Top of DATA SHOWN
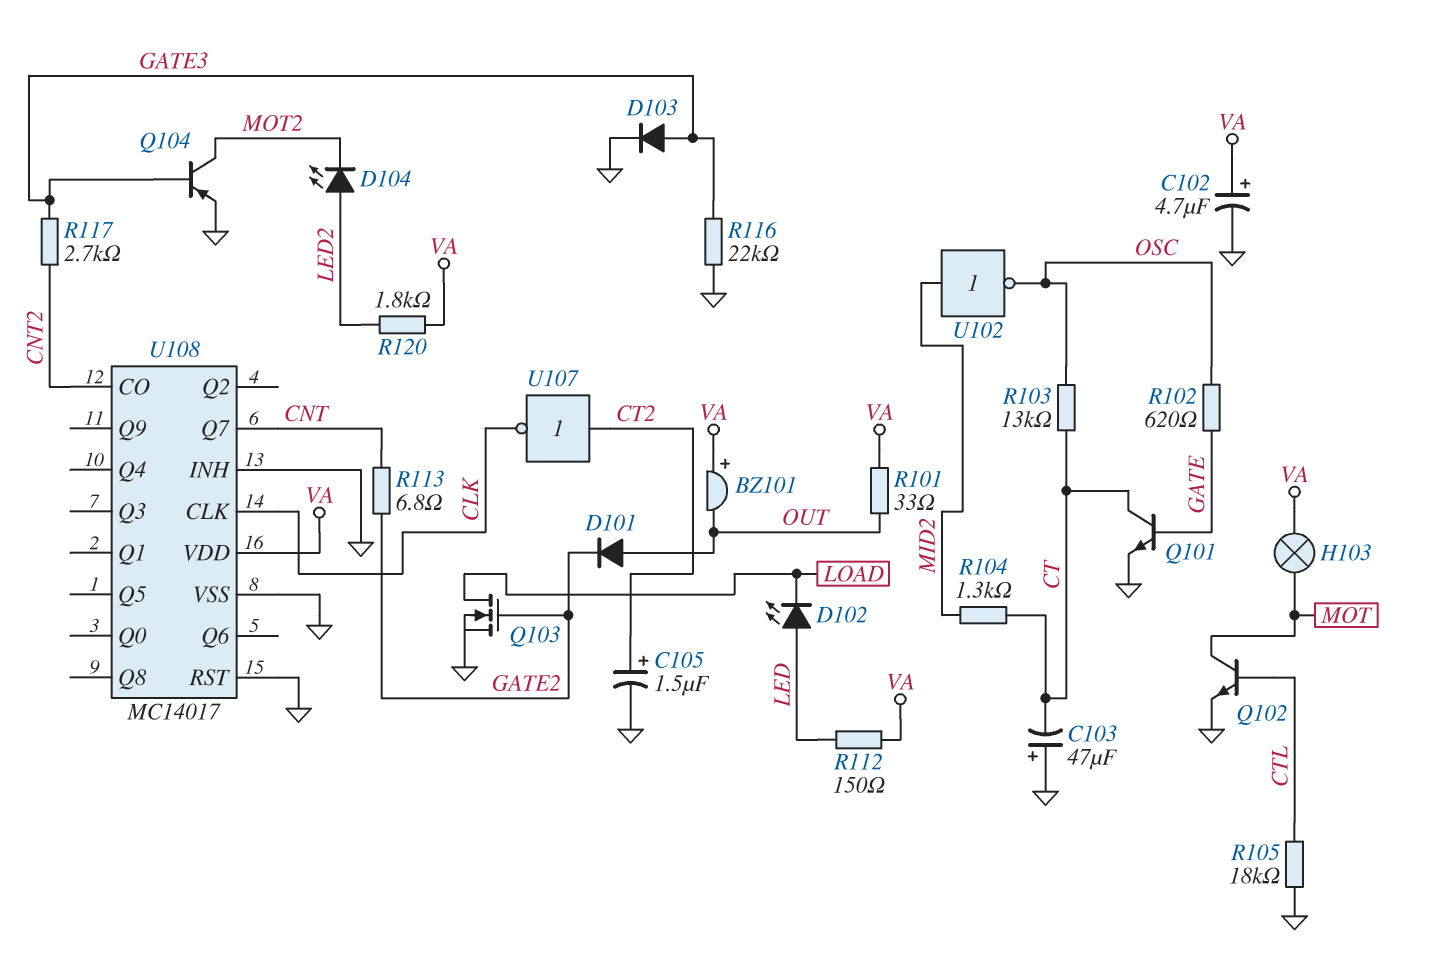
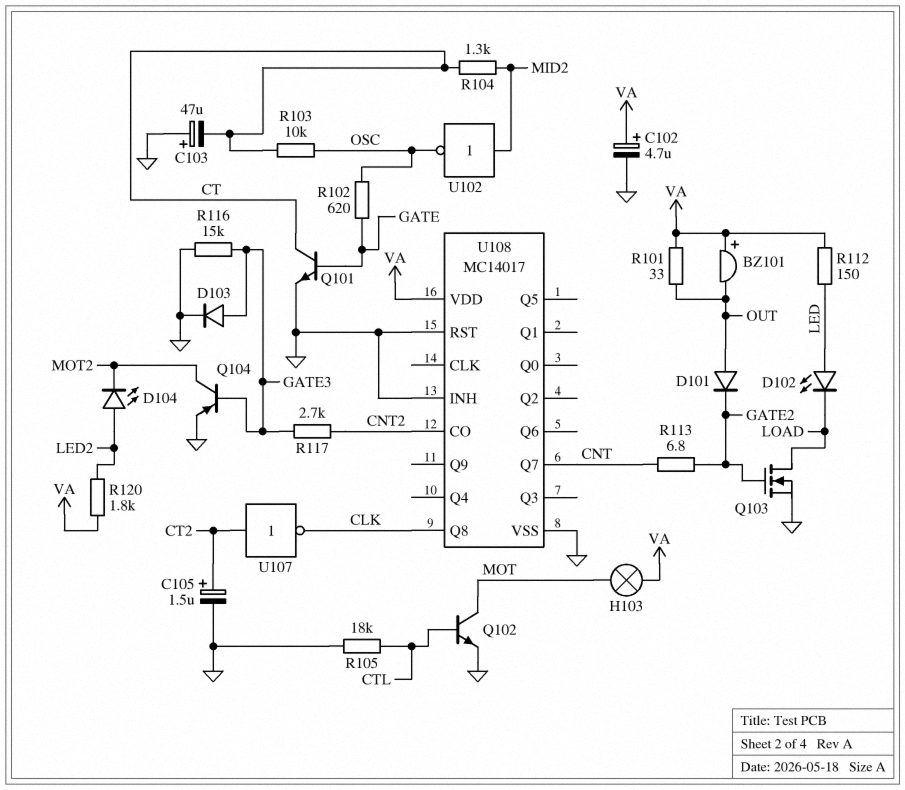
R103: 13k (CT, OSC) -> 10k (CT, OSC)
R116: 22k (GATE3, GND) -> 15k (GATE3, GND)
U108 pin CLK: CLK -> none
U108 pin Q8: none -> CLK

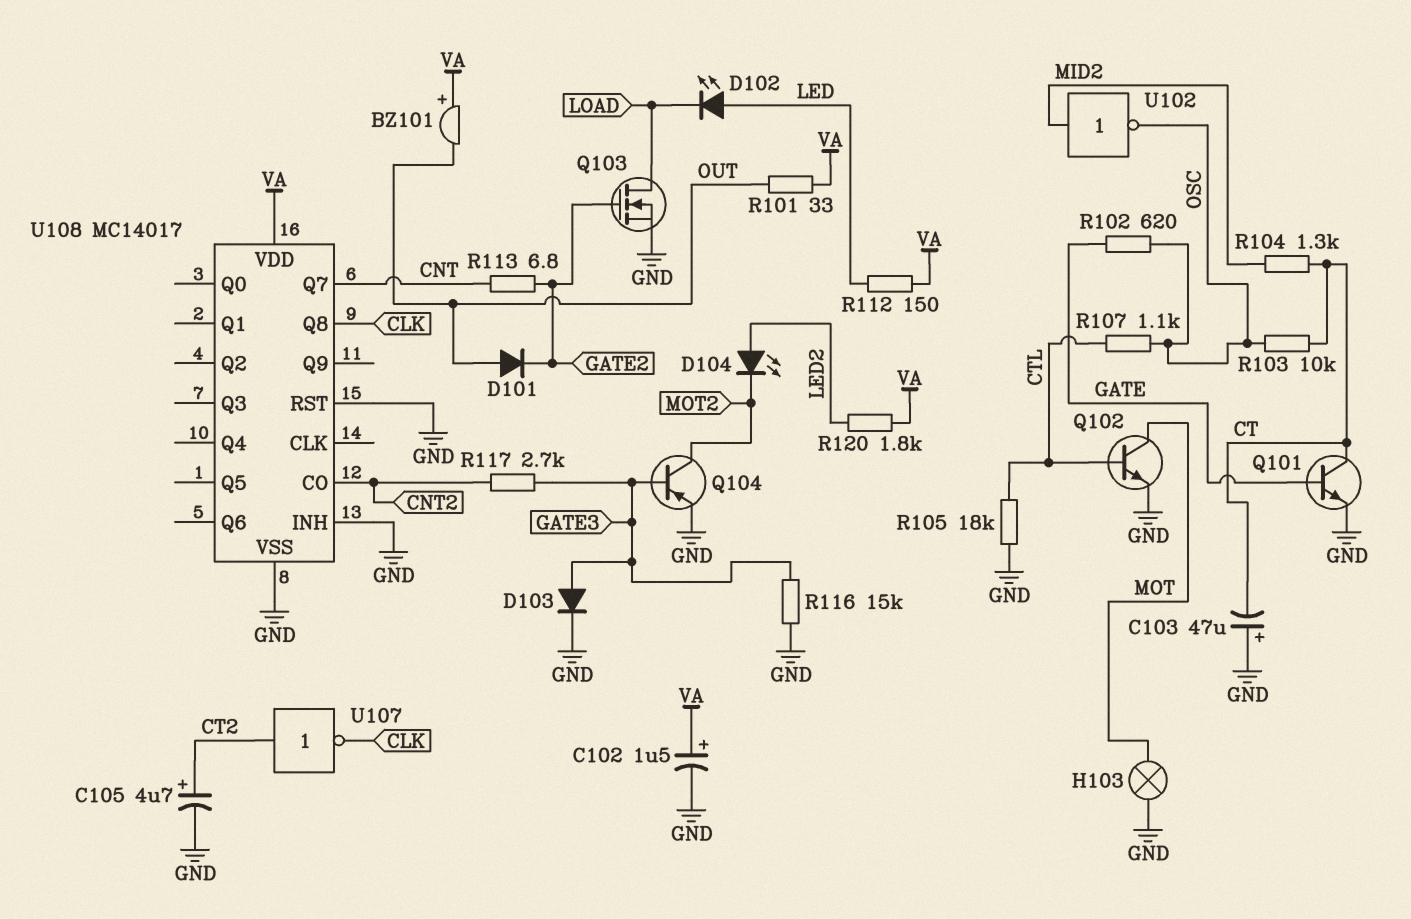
C102: 4.7uF (plus VA, minus GND) -> 1.5uF (plus VA, minus GND)
C105: 1.5uF (plus CT2, minus GND) -> 4.7uF (plus CT2, minus GND)
H103: lamp (MOT, VA) -> lamp (GND, MOT)
R107: none -> 1.1k (CTL, OSC)

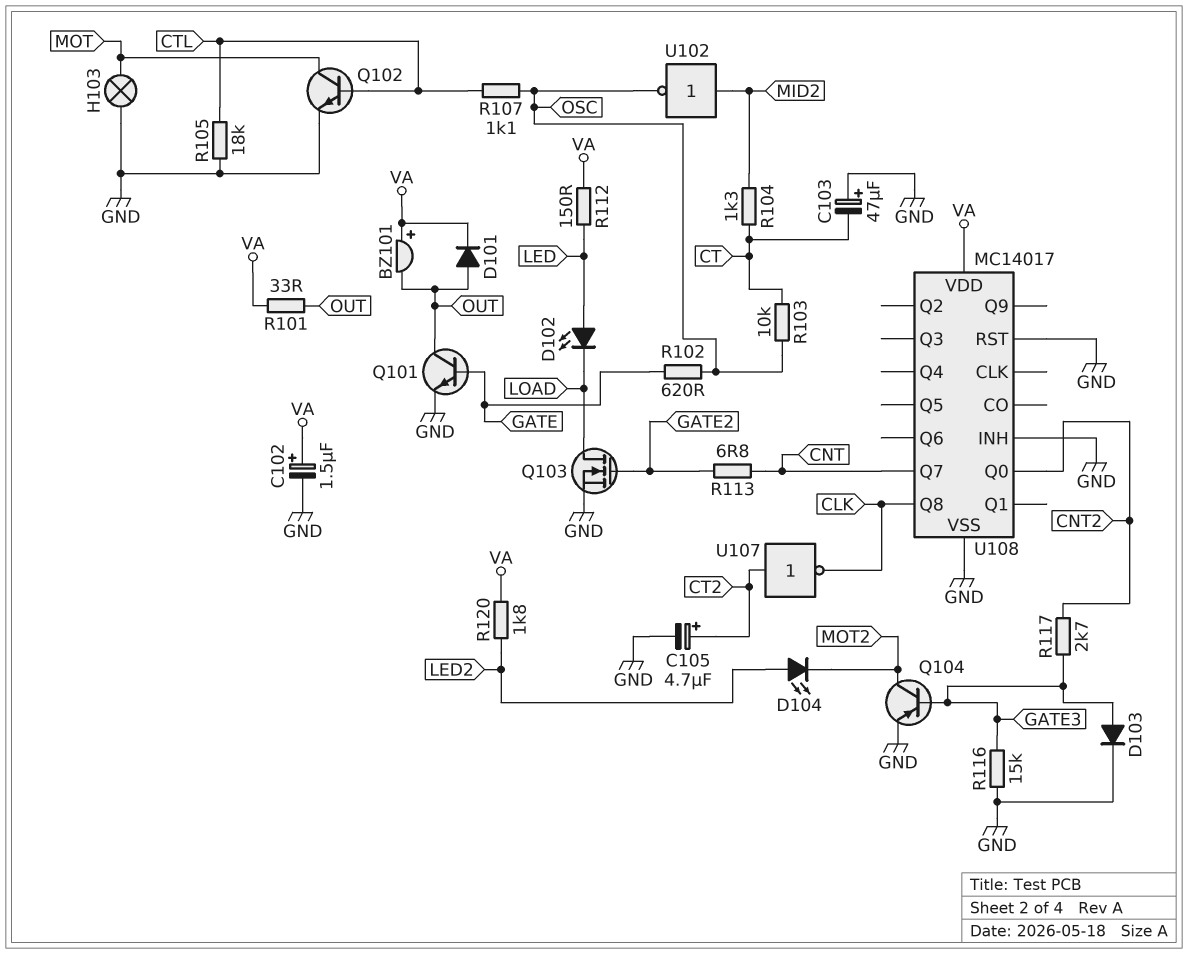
D101: diode (A OUT, K GATE2) -> diode (A OUT, K VA)
Q101: NPN (B GATE, C CT, E GND) -> NPN (B GATE, C OUT, E GND)
U108 pin CO: CNT2 -> none
U108 pin Q0: none -> CNT2

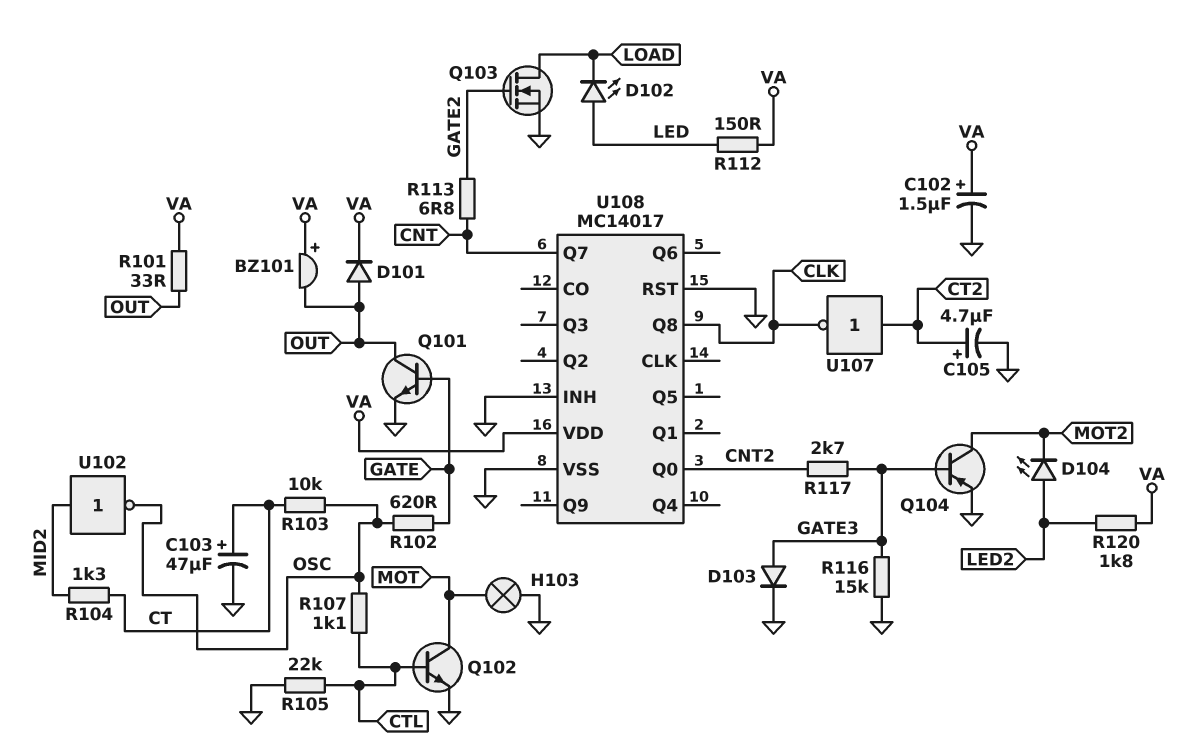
C103: 47uF (plus GND, minus CT) -> 47uF (plus CT, minus GND)
R105: 18k (CTL, GND) -> 22k (CTL, GND)

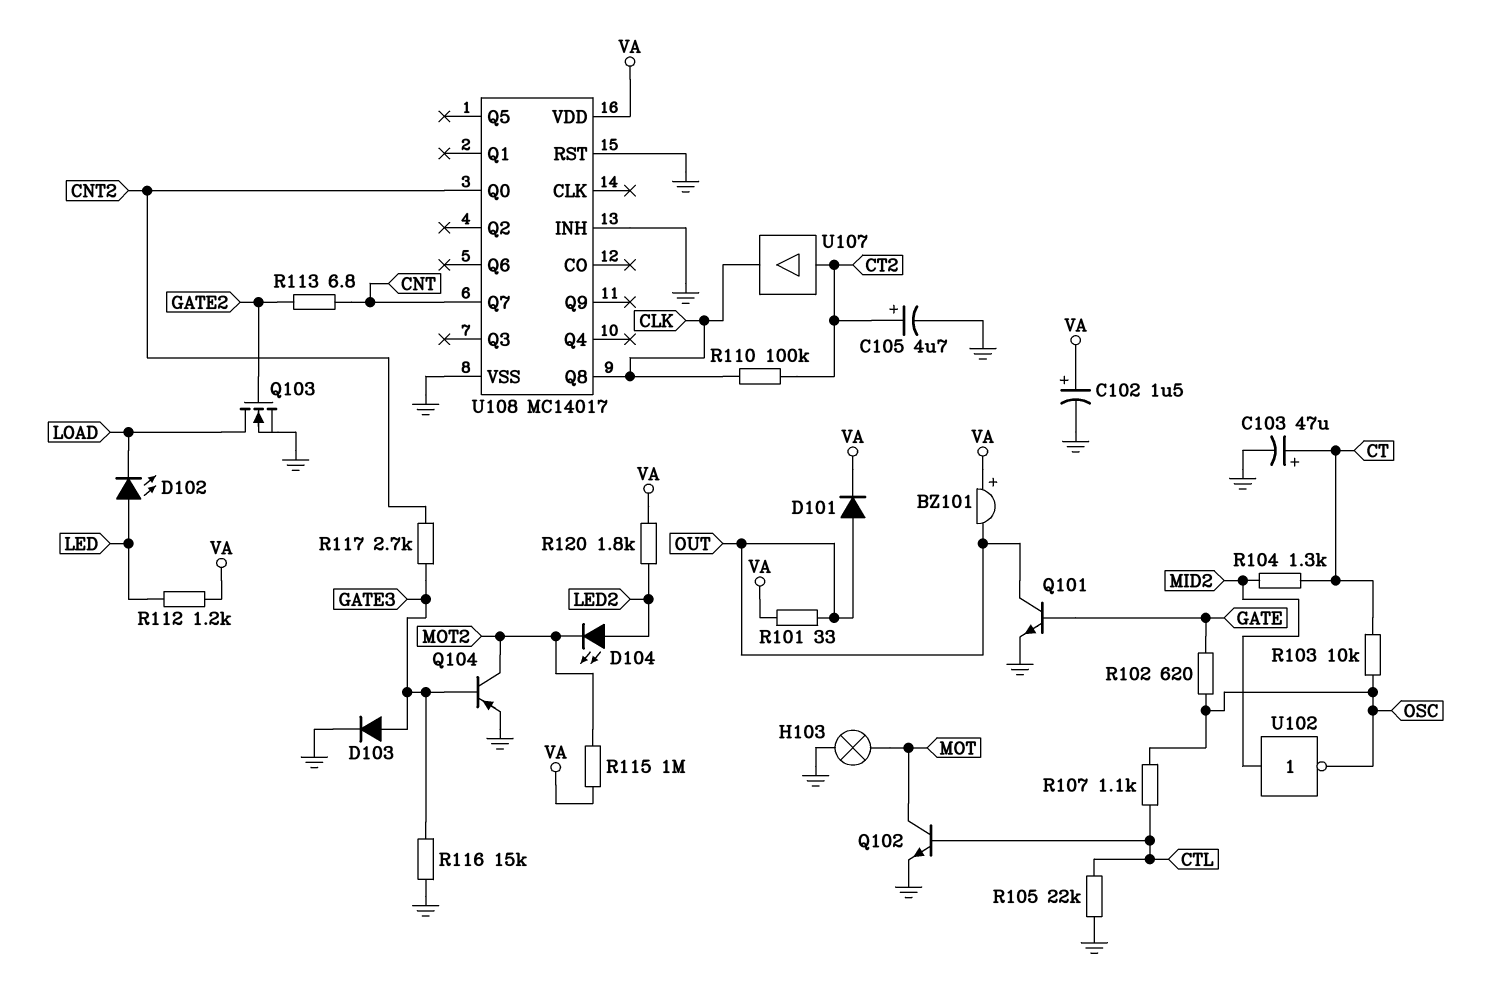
R110: none -> 100k (CLK, CT2)
R112: 150 (LED, VA) -> 1.2k (LED, VA)
R115: none -> 1M (MOT2, VA)
U107: NOT (in CT2, out CLK) -> buffer (in CT2, out CLK)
Bottom of DATA SHOWN
What to print is the stretch of entries from the line with "R116: 22k (GATE3, GND) -> 15k (GATE3, GND)" up to and including the line with "R115: none -> 1M (MOT2, VA)". Please print it exactly and leave out the pictures.

R116: 22k (GATE3, GND) -> 15k (GATE3, GND)
U108 pin CLK: CLK -> none
U108 pin Q8: none -> CLK

C102: 4.7uF (plus VA, minus GND) -> 1.5uF (plus VA, minus GND)
C105: 1.5uF (plus CT2, minus GND) -> 4.7uF (plus CT2, minus GND)
H103: lamp (MOT, VA) -> lamp (GND, MOT)
R107: none -> 1.1k (CTL, OSC)

D101: diode (A OUT, K GATE2) -> diode (A OUT, K VA)
Q101: NPN (B GATE, C CT, E GND) -> NPN (B GATE, C OUT, E GND)
U108 pin CO: CNT2 -> none
U108 pin Q0: none -> CNT2

C103: 47uF (plus GND, minus CT) -> 47uF (plus CT, minus GND)
R105: 18k (CTL, GND) -> 22k (CTL, GND)

R110: none -> 100k (CLK, CT2)
R112: 150 (LED, VA) -> 1.2k (LED, VA)
R115: none -> 1M (MOT2, VA)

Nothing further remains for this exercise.